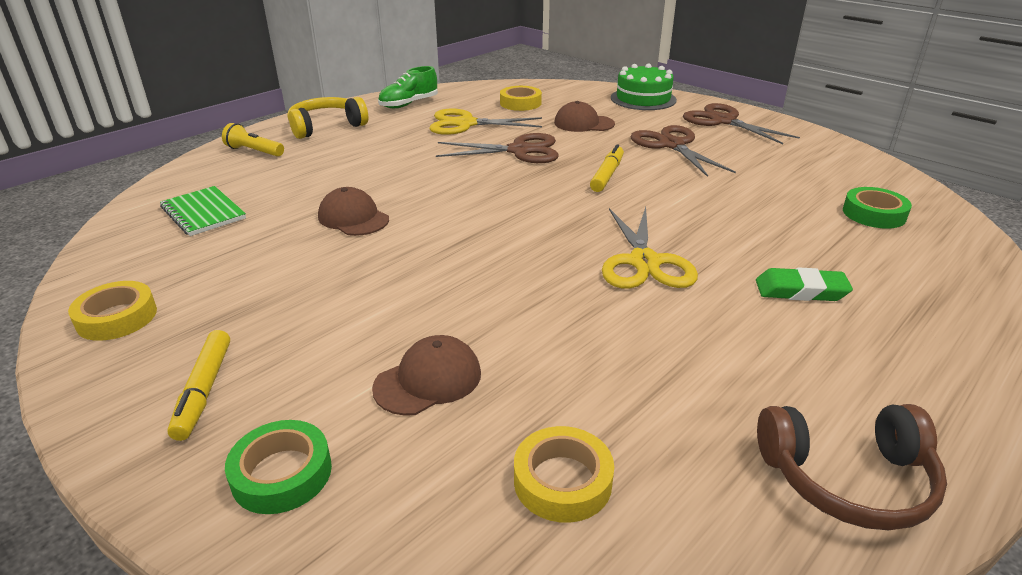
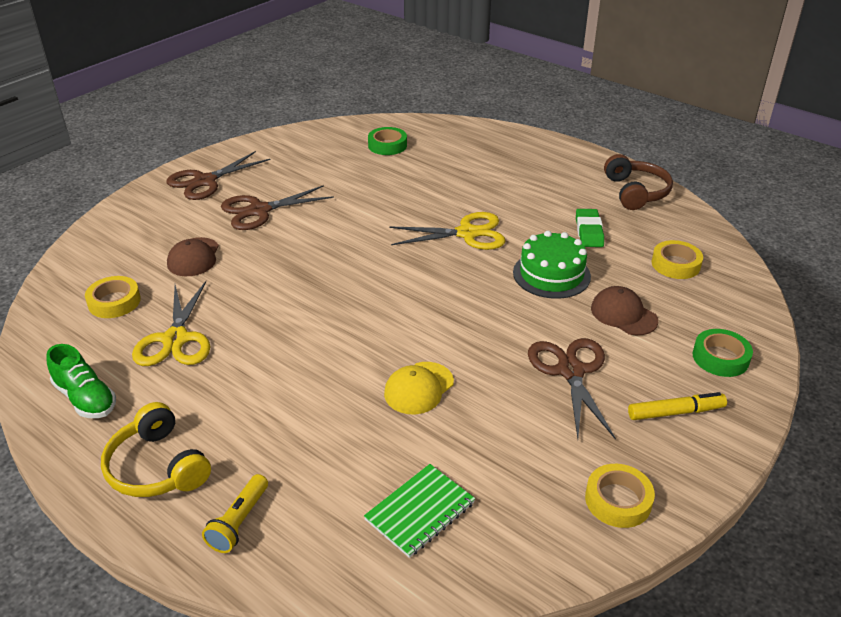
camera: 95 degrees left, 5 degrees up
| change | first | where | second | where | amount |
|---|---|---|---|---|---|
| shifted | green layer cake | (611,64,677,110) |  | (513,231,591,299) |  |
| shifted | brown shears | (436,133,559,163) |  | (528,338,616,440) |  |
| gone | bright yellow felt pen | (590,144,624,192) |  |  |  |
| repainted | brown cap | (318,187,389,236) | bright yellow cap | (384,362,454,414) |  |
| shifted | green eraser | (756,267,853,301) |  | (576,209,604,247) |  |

=====

Please copy every line of the material that contains the word "bright".

## Finished task
| gone | bright yellow felt pen | (590,144,624,192) |  |  |  |
| repainted | brown cap | (318,187,389,236) | bright yellow cap | (384,362,454,414) |  |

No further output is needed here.